Total the lines of the listing below that hold the word "degrees". Output nothing except that number.

Provided data ::
--- START ---
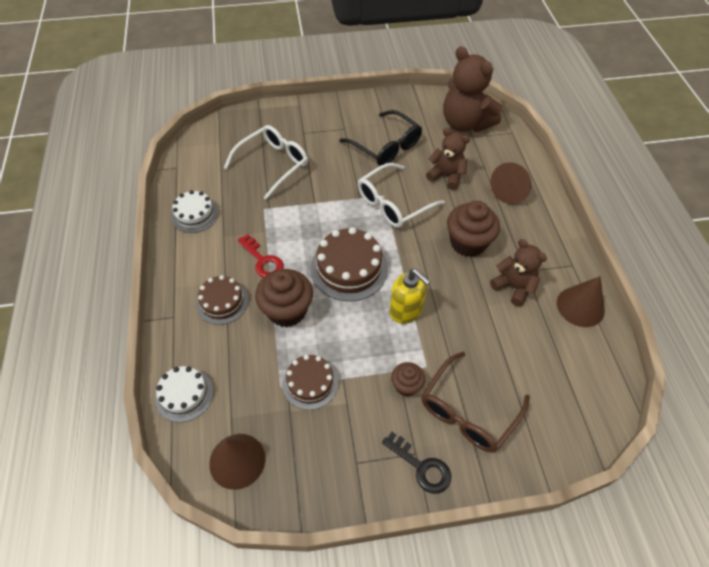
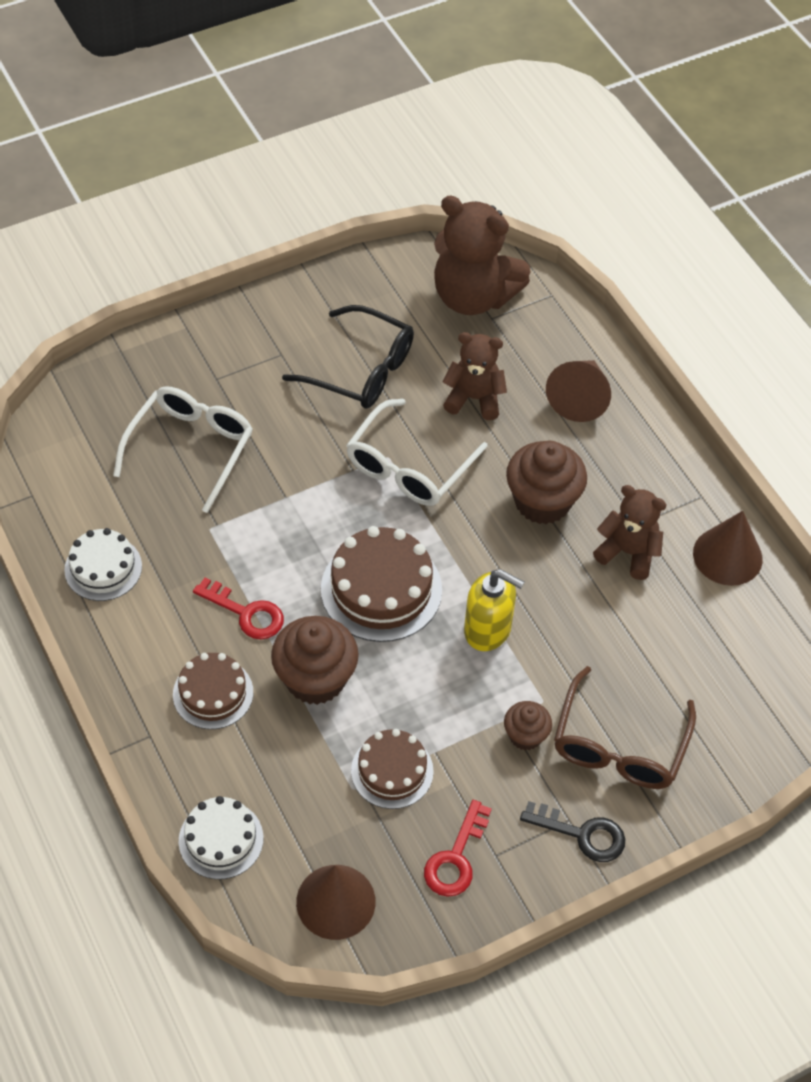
camera: 20 degrees left, 0 degrees up
none -> red key [424,800,492,897]

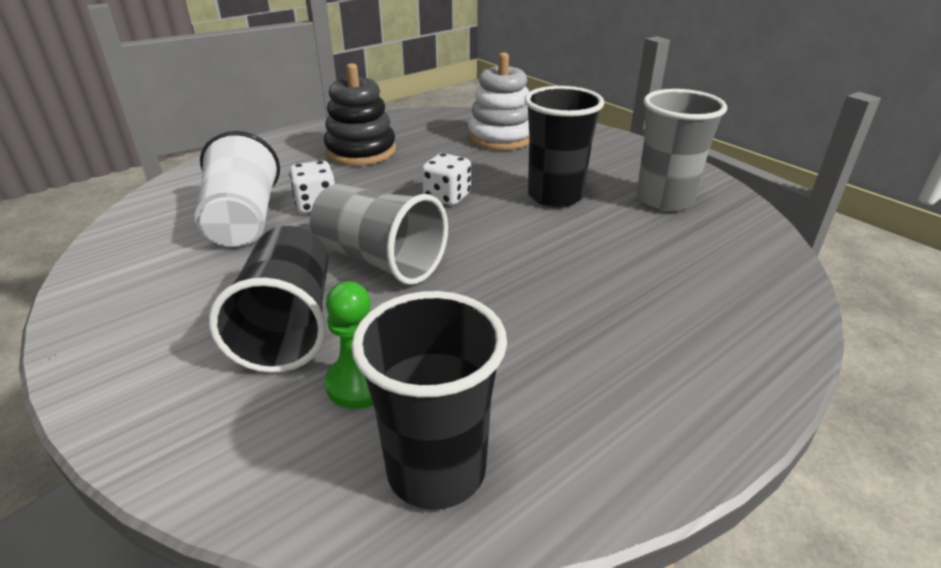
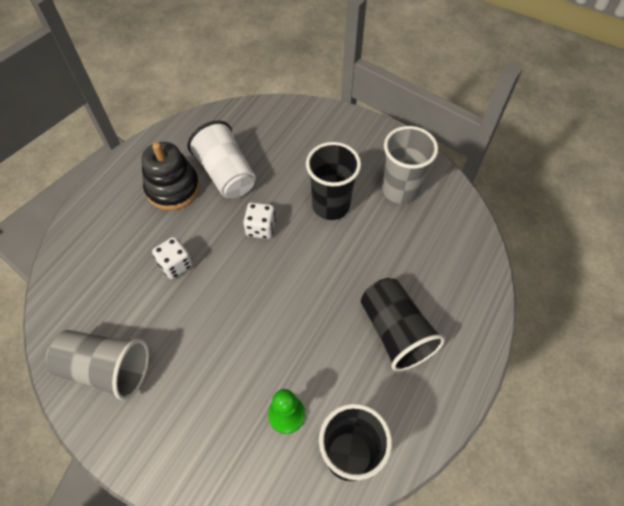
camera: 20 degrees left, 25 degrees up
white cup [195,131,280,247] -> white cup moved to [187,121,256,199]
black cup [209,226,329,373] -> black cup moved to [361,278,445,371]
grey cup [310,184,448,285] -> grey cup moved to [46,330,149,400]
white stacking toy [468,53,529,150] -> none

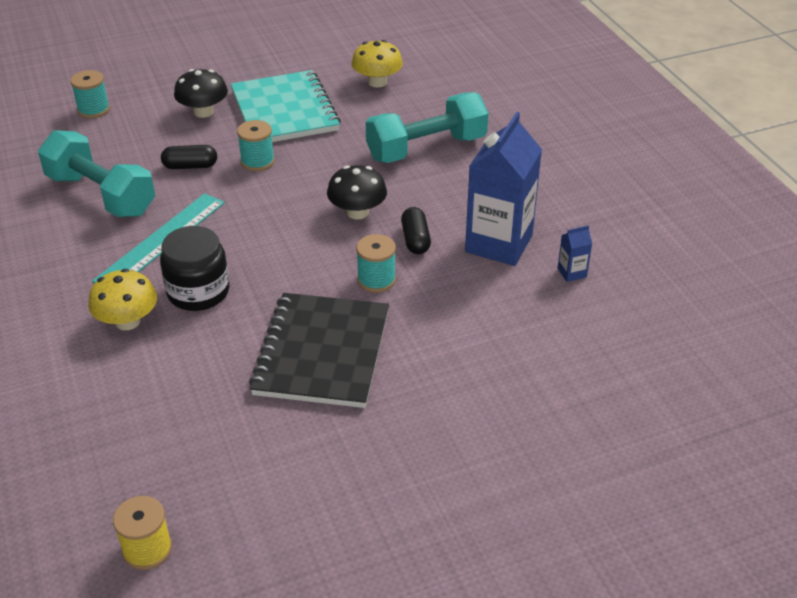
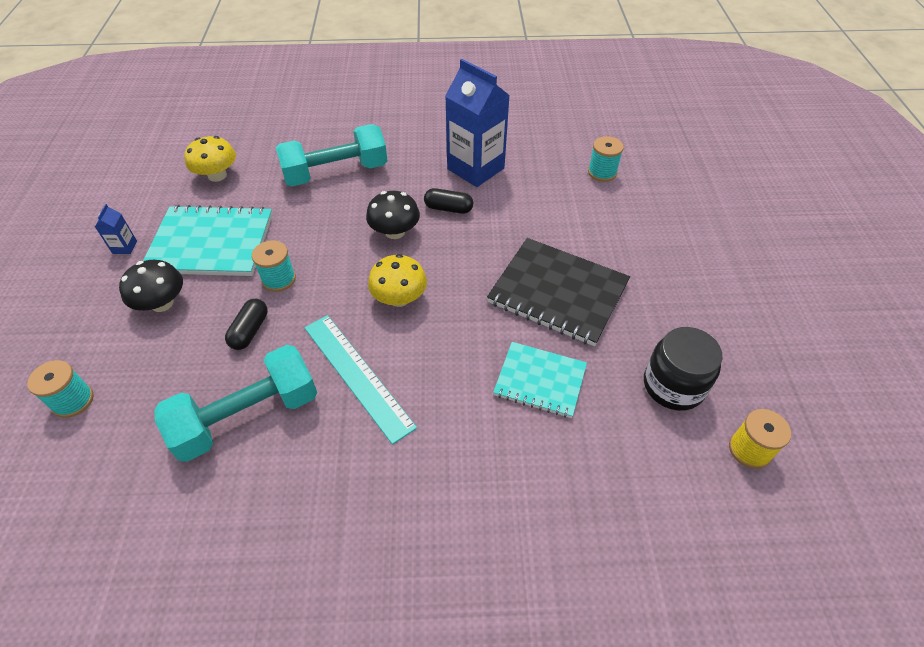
camera: 70 degrees left, 10 degrees up
yellow mushroom [89,269,157,330] -> yellow mushroom moved to [368,254,427,307]
black jar [160,226,229,311] -> black jar moved to [644,327,722,411]
turquoise spool [356,234,396,292] -> turquoise spool moved to [588,136,624,182]
turquoise dumbbell [366,92,488,163] -> turquoise dumbbell turned 75 degrees clockwise [276,124,387,186]
blue carton [558,225,592,282] -> blue carton moved to [95,204,137,254]
none -> turquoise notebook [493,342,587,418]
--- END ---
Solution to the problem :: 4